### MATERIAL SUPPLIED

++++

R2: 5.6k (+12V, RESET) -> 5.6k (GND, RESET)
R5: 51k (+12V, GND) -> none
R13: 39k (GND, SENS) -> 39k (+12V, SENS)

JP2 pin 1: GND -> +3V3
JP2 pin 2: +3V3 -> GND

++++

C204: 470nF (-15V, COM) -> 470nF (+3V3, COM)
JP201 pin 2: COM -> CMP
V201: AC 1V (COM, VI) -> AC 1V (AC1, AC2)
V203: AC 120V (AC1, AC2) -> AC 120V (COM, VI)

++++

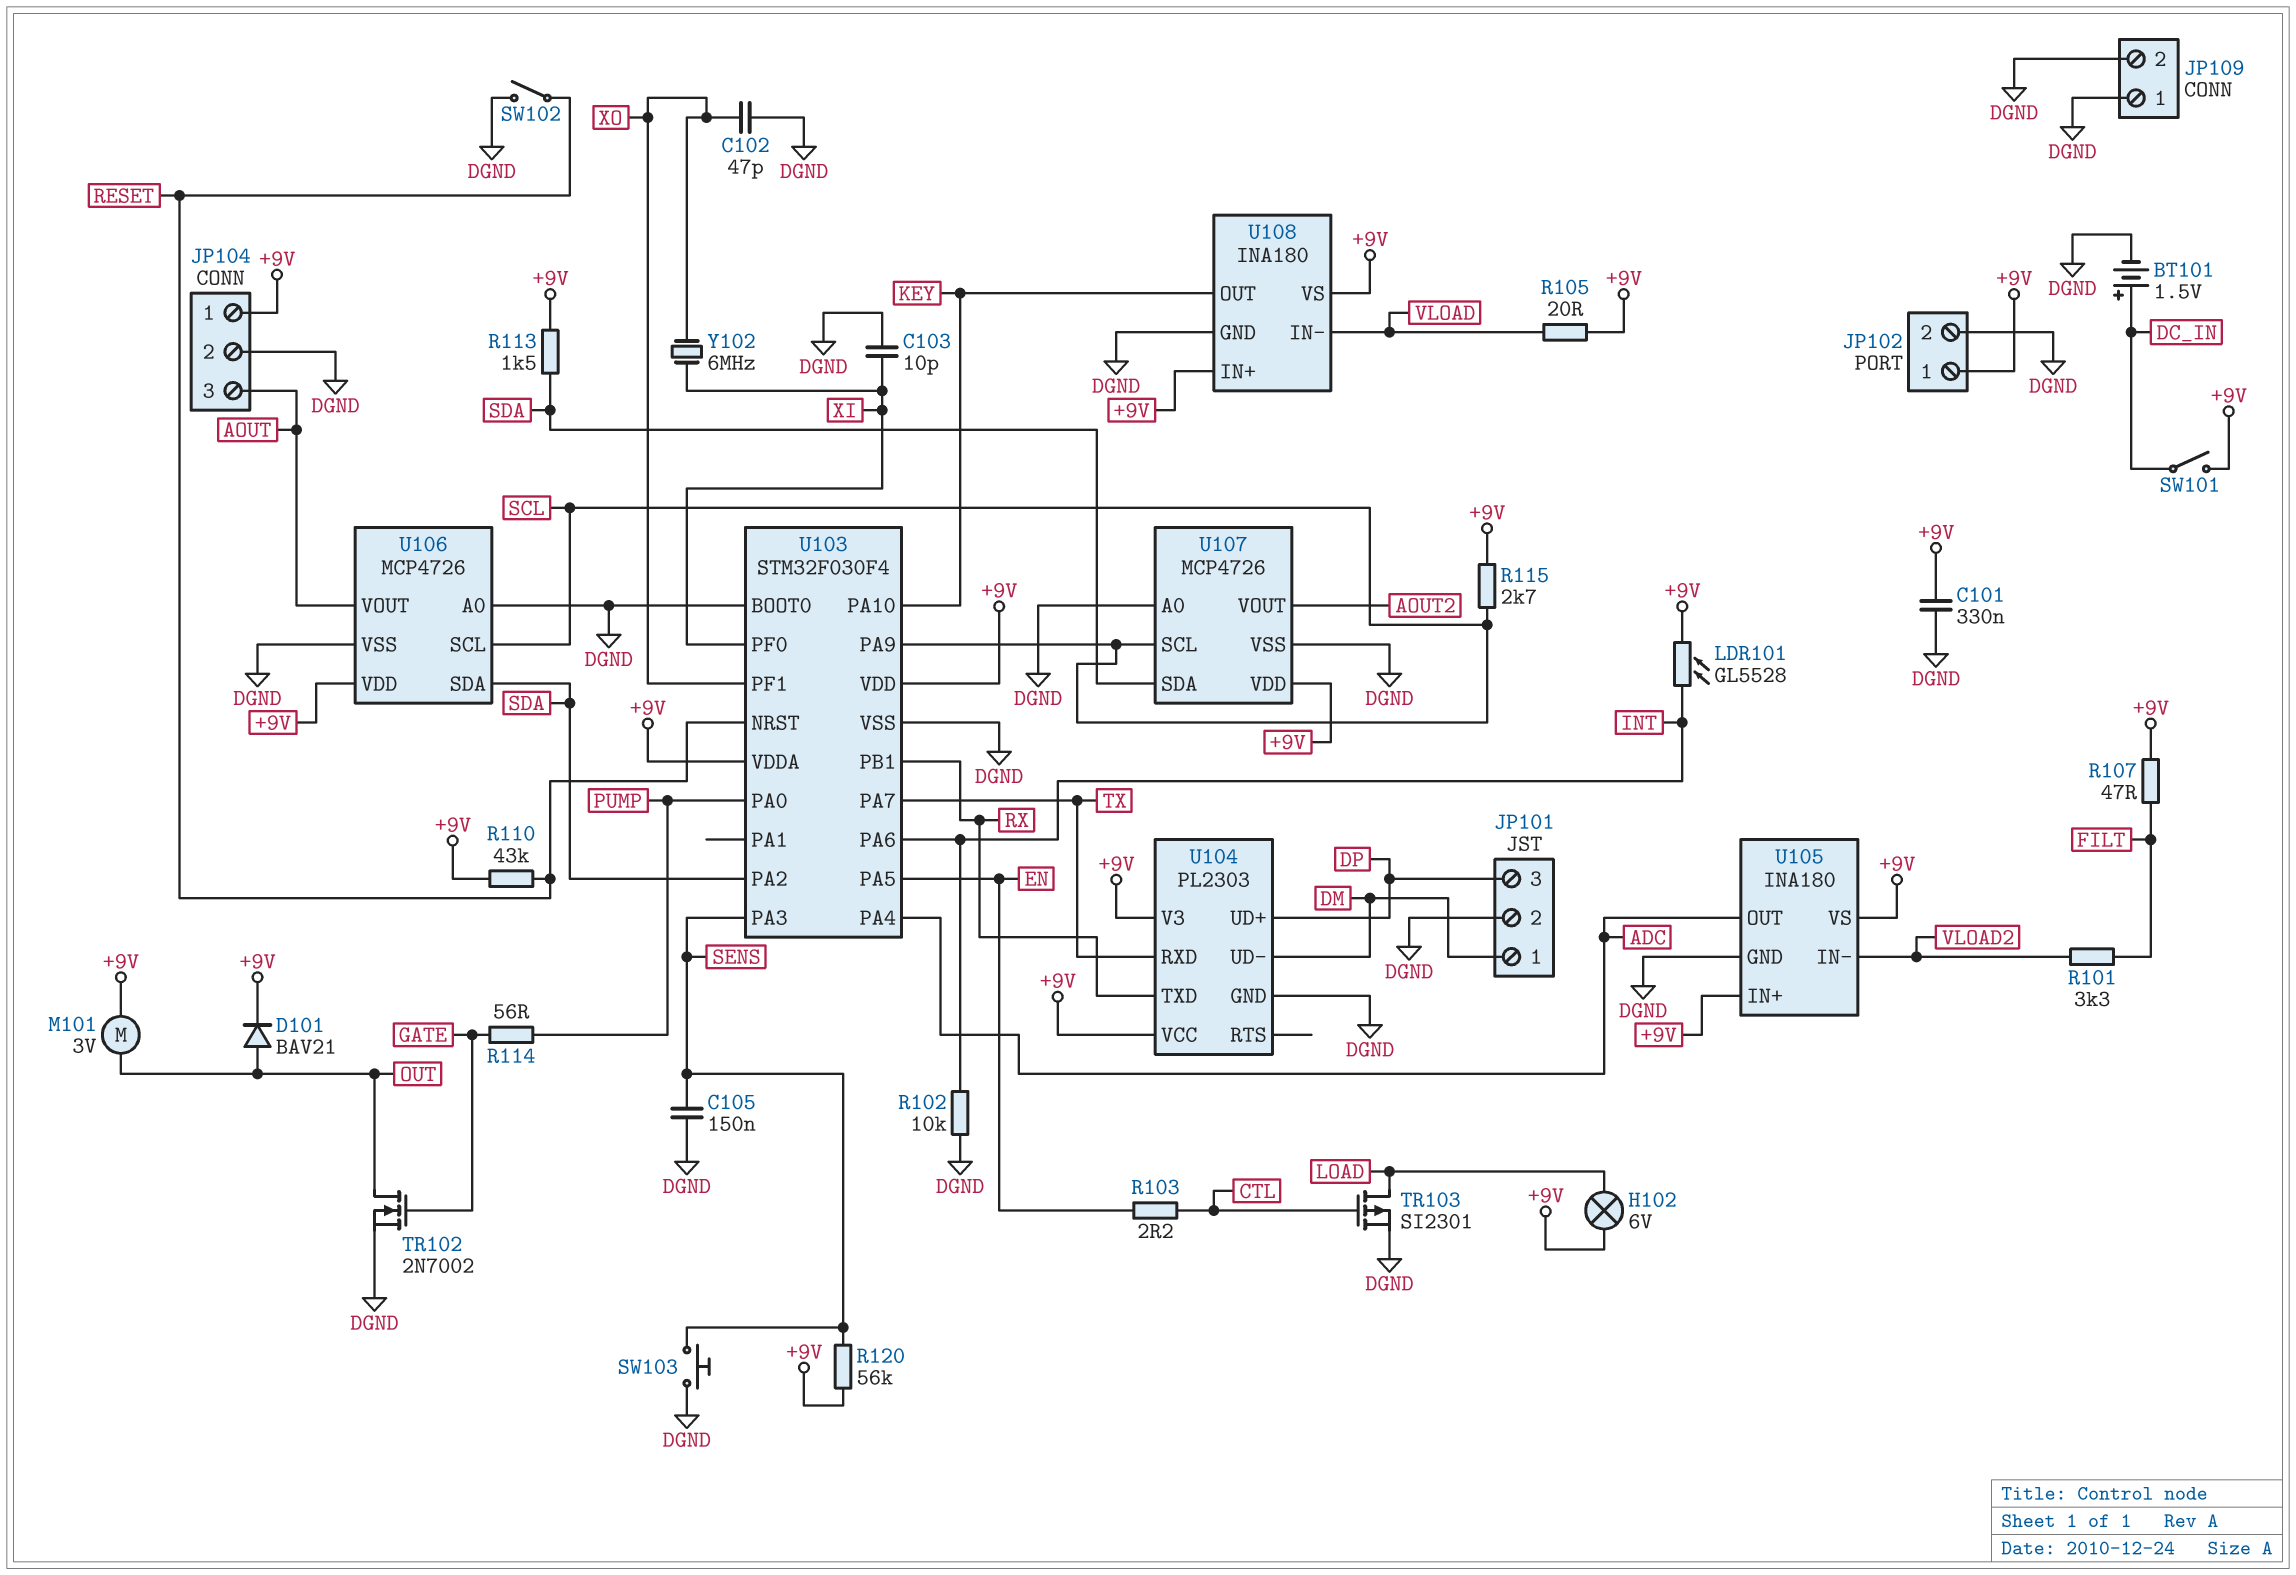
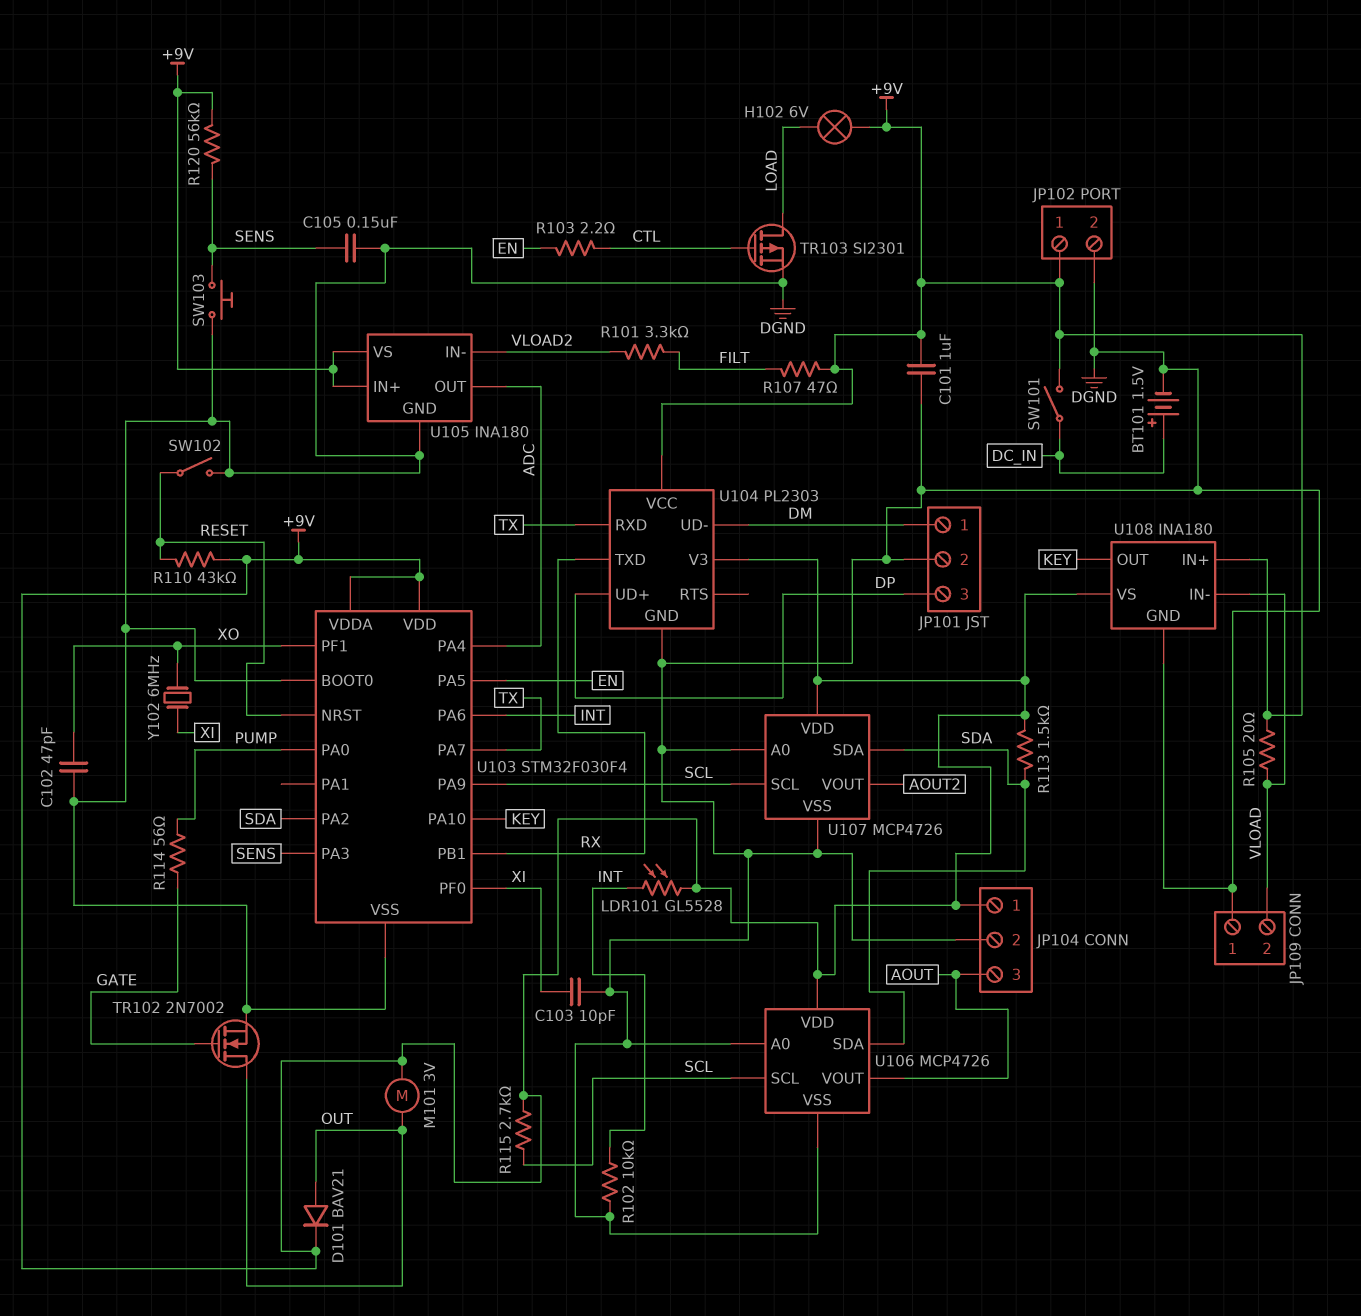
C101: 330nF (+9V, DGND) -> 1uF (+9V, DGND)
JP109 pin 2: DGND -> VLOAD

++++

### EXERCISE
From the records above, copy only the lines starting with the line that holds "R13: 39k (GND, SENS) -> 39k (+12V, SENS)" and going on through the line that holds "JP2 pin 2: +3V3 -> GND", exactly as written.

### THE ANSWER
R13: 39k (GND, SENS) -> 39k (+12V, SENS)

JP2 pin 1: GND -> +3V3
JP2 pin 2: +3V3 -> GND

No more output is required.